— START EXCERPTED DATA —
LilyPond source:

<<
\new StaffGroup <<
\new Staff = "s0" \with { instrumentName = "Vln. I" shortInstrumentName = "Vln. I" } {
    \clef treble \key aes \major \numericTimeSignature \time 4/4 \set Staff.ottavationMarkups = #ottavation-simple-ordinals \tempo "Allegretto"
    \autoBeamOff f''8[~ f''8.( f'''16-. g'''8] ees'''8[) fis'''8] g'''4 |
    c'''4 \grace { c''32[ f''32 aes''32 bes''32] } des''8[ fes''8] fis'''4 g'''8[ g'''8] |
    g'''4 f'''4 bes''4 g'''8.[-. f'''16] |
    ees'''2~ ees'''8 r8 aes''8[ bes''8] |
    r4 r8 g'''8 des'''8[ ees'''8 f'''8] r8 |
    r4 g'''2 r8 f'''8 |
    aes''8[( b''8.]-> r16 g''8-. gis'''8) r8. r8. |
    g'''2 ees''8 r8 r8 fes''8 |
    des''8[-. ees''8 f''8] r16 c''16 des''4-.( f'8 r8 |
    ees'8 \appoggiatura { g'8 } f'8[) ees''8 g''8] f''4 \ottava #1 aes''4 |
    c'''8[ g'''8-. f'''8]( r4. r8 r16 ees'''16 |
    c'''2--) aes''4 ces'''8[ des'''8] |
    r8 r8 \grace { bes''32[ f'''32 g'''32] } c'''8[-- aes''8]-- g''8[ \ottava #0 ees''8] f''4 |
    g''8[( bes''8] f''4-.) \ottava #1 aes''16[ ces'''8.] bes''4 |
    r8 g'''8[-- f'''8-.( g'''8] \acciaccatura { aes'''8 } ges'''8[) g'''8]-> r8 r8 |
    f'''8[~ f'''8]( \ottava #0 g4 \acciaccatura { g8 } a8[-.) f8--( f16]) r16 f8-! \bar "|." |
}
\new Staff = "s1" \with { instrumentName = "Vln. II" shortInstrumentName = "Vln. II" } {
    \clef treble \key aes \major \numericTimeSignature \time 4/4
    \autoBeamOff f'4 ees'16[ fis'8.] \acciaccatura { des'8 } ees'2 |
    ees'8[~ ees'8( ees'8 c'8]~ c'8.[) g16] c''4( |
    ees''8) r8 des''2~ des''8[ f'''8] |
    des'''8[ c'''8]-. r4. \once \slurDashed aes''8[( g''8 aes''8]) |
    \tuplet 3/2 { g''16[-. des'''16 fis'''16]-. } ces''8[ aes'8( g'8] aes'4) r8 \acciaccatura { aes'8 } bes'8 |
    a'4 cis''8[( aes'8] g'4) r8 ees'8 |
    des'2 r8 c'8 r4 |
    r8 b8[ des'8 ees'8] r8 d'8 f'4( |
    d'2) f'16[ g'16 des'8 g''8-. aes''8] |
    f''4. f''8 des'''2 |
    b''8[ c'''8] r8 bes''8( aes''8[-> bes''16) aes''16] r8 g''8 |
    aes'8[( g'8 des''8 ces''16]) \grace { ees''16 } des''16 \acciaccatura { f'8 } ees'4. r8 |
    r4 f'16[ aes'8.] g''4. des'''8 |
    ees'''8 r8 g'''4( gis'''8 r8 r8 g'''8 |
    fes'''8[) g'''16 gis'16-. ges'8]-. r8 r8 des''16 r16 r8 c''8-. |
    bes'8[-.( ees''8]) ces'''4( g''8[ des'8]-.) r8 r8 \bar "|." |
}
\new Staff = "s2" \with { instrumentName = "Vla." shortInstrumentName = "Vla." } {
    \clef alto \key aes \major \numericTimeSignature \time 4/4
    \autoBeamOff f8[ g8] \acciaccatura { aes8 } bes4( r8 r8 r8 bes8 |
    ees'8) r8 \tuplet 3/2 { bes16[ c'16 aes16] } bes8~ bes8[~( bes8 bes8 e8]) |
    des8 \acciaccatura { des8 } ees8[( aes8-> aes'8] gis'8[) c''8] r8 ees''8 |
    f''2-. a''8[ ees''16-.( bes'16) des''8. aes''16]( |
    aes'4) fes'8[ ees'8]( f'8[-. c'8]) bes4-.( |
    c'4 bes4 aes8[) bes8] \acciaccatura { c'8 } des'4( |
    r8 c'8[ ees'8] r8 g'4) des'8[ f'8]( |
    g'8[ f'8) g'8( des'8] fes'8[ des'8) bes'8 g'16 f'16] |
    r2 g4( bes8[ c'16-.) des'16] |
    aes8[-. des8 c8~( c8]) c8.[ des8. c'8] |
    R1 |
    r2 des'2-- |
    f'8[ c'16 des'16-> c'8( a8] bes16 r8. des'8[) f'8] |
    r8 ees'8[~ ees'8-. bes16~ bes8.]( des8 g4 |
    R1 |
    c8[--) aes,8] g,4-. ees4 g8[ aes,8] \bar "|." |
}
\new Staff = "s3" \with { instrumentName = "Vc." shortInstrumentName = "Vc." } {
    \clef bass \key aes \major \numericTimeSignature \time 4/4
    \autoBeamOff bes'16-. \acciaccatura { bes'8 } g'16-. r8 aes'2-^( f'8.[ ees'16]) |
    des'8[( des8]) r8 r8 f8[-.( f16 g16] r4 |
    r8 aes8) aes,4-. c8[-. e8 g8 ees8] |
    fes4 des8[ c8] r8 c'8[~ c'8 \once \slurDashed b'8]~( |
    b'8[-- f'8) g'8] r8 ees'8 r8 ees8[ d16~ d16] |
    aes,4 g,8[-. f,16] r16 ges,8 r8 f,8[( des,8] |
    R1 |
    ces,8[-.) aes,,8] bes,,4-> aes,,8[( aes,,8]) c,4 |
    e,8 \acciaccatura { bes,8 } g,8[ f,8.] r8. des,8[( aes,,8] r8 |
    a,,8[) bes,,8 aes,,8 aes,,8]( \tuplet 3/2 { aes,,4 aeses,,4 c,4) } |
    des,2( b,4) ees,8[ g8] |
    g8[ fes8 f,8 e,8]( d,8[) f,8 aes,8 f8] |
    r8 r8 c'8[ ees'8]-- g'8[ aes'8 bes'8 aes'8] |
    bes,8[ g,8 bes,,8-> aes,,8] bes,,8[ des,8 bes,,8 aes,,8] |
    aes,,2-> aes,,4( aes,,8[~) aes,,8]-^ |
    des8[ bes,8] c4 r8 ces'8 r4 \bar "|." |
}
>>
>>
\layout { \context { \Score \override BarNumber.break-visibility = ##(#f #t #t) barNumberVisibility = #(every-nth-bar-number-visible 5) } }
— END EXCERPTED DATA —
* WHAT IS BEING ASKED
Return each line of the raw records above that contains the string "once".

* TASK OUTPUT
    des'''8[ c'''8]-. r4. \once \slurDashed aes''8[( g''8 aes''8]) |
    fes4 des8[ c8] r8 c'8[~ c'8 \once \slurDashed b'8]~( |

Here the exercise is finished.